WHAT THIS TASK INVOLVES.
Which lines of the material hold the word "degrees"? Copy each one.

INPUT DATA.
..........

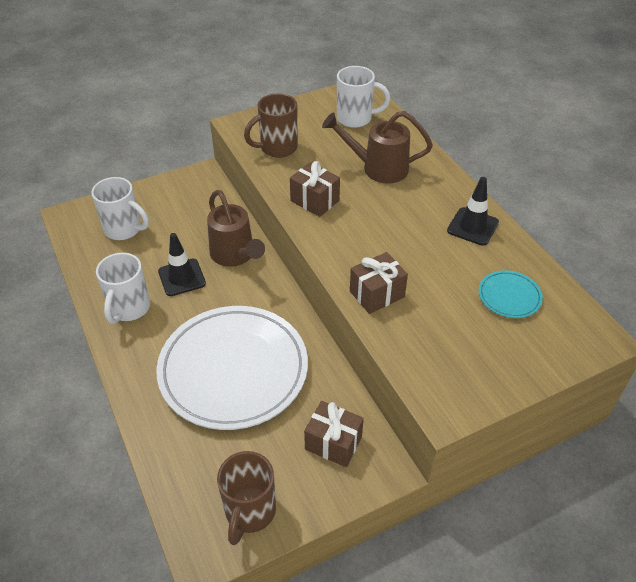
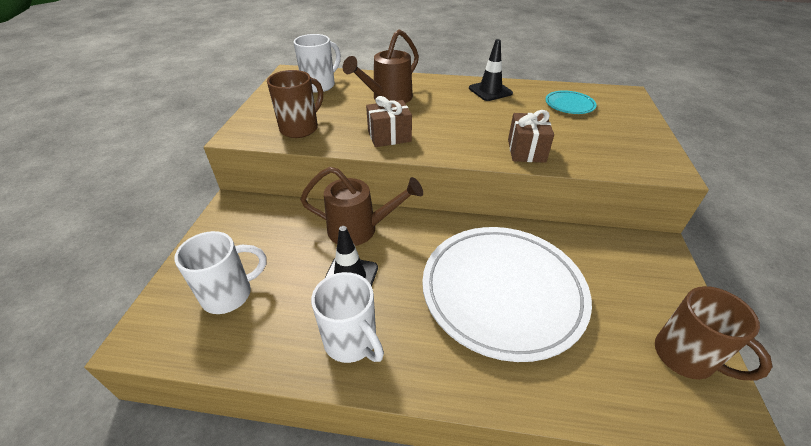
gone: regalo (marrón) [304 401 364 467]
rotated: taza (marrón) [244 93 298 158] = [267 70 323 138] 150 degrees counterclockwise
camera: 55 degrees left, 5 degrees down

..........

YOUR RESPONSE.
rotated: taza (marrón) [244 93 298 158] = [267 70 323 138] 150 degrees counterclockwise
camera: 55 degrees left, 5 degrees down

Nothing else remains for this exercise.